DATASET:
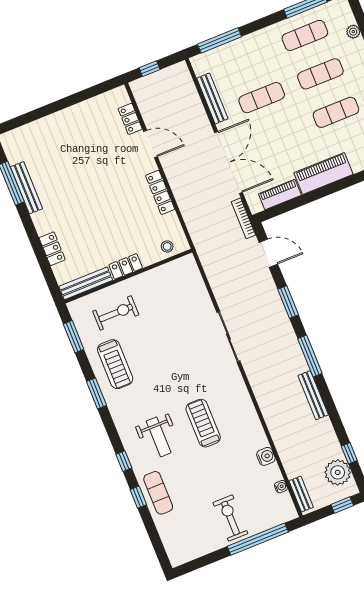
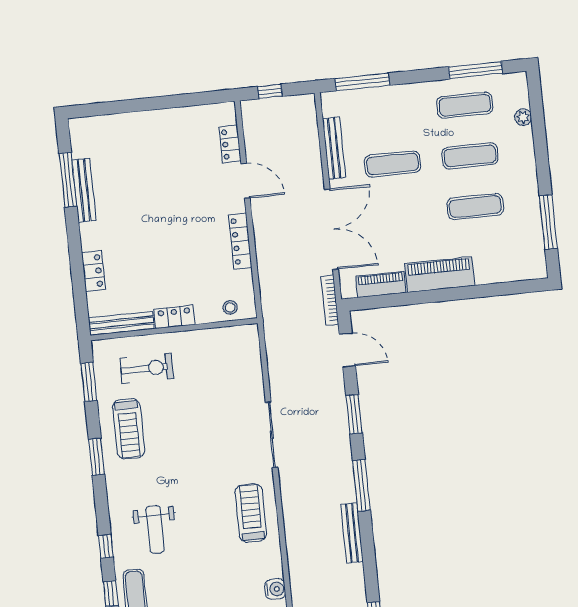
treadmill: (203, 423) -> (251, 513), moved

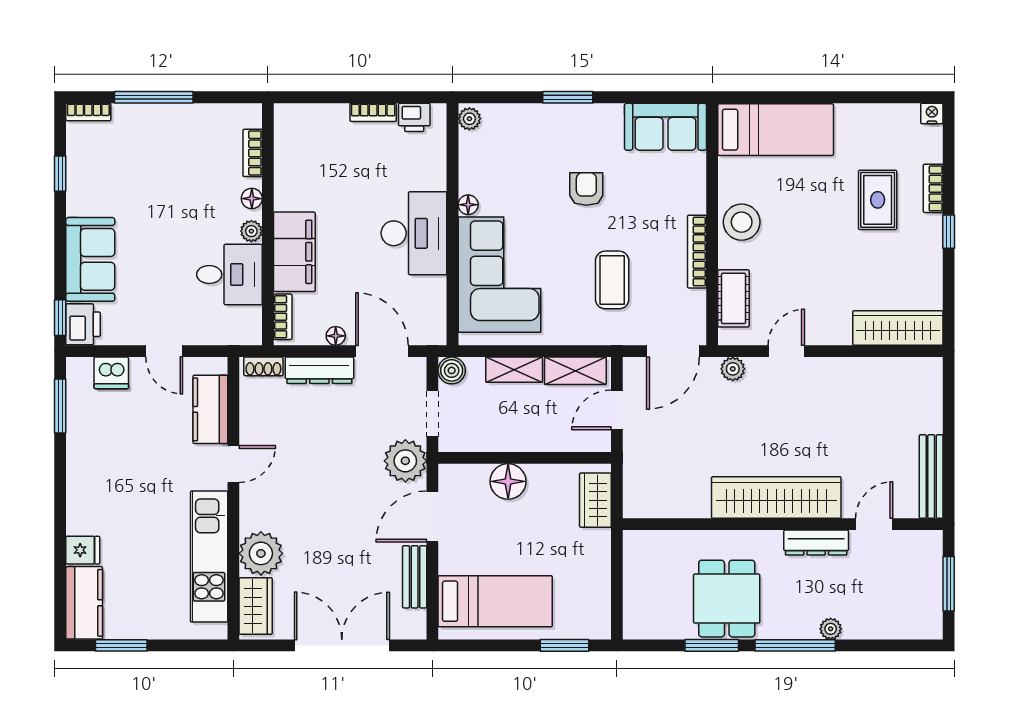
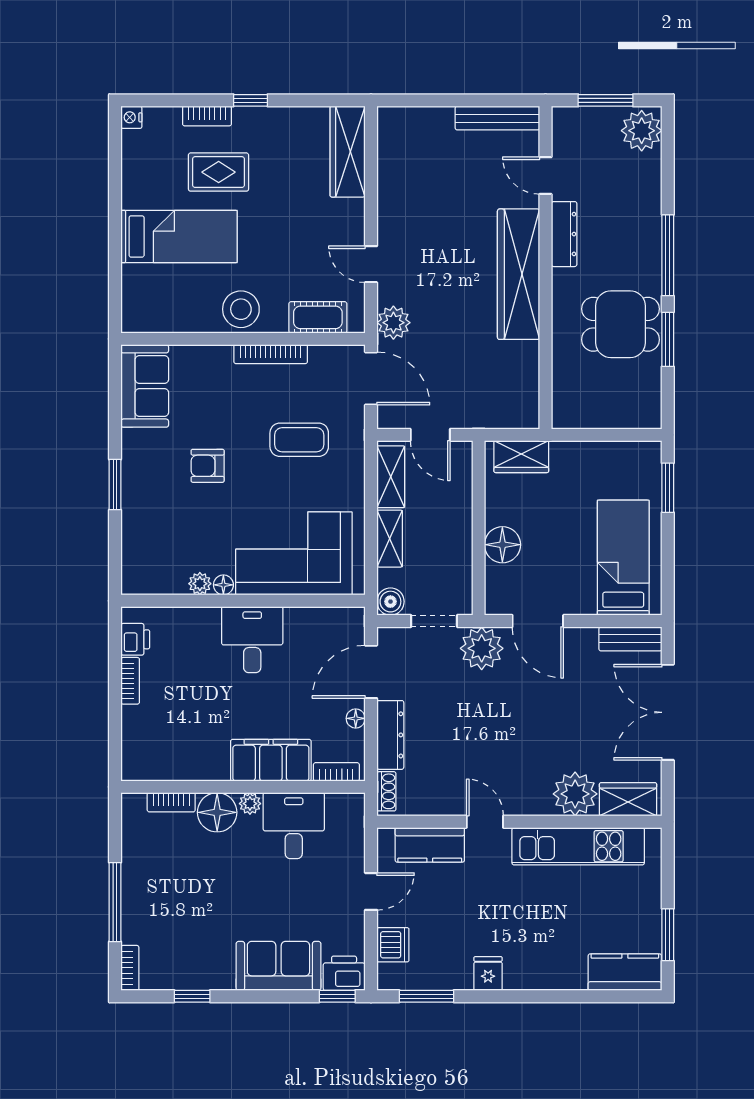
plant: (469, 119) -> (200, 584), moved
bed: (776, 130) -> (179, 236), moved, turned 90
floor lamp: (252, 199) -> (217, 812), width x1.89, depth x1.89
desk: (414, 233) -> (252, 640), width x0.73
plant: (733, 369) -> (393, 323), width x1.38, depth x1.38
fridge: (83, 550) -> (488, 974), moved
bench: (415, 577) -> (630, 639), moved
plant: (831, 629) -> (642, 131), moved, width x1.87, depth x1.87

YOUR ASSIGNMENT:
Write everything in the records out exactly, apart from the pictures.

ANSWER TO THIS TASK:
treadmill: (203, 423) -> (251, 513), moved

plant: (469, 119) -> (200, 584), moved
bed: (776, 130) -> (179, 236), moved, turned 90
floor lamp: (252, 199) -> (217, 812), width x1.89, depth x1.89
desk: (414, 233) -> (252, 640), width x0.73
plant: (733, 369) -> (393, 323), width x1.38, depth x1.38
fridge: (83, 550) -> (488, 974), moved
bench: (415, 577) -> (630, 639), moved
plant: (831, 629) -> (642, 131), moved, width x1.87, depth x1.87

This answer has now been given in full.